- Try it
The line containing "(378, 380) = (529, 165): none" and all lines following it in the listing below are to be reproduced exactly, with no other lines.

- Supplied information

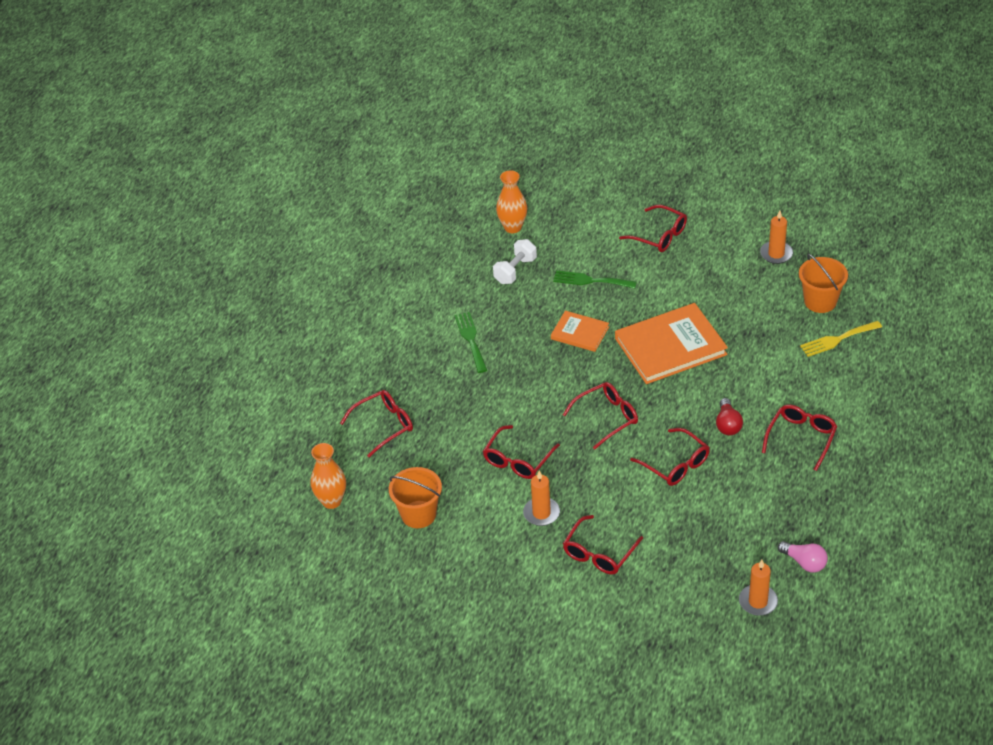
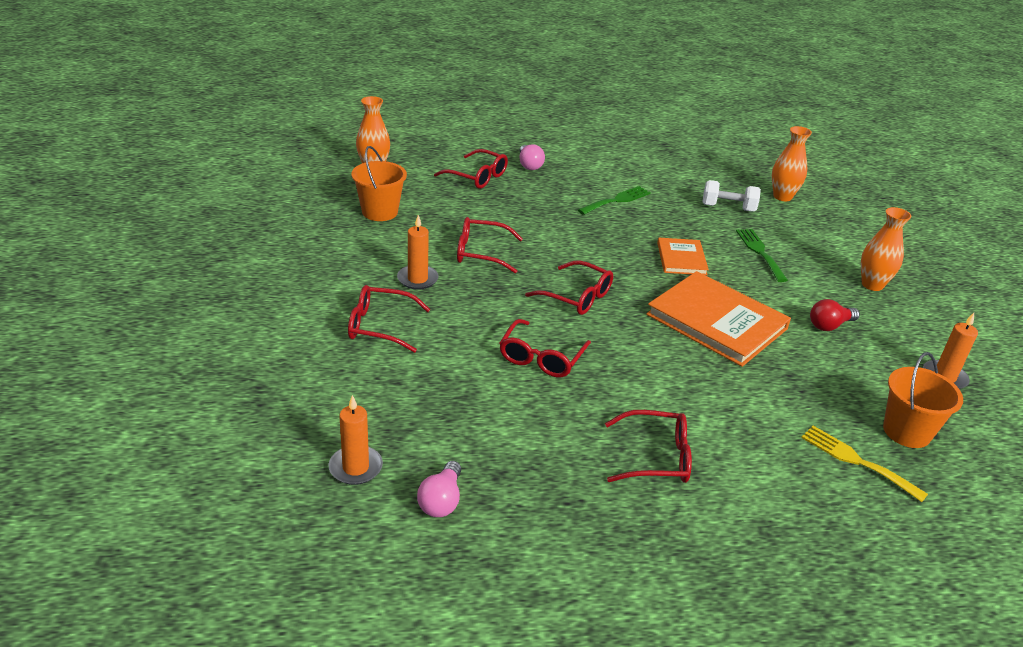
camera: 60 degrees right, 10 degrees down
(378, 380) = (529, 165): none -> pink light bulb
(659, 236) = (872, 285): red glasses -> orange vase
(727, 424) = (632, 387): red light bulb -> red light bulb (829, 325)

- Solution to the problem
(378, 380) = (529, 165): none -> pink light bulb
(659, 236) = (872, 285): red glasses -> orange vase
(727, 424) = (632, 387): red light bulb -> red light bulb (829, 325)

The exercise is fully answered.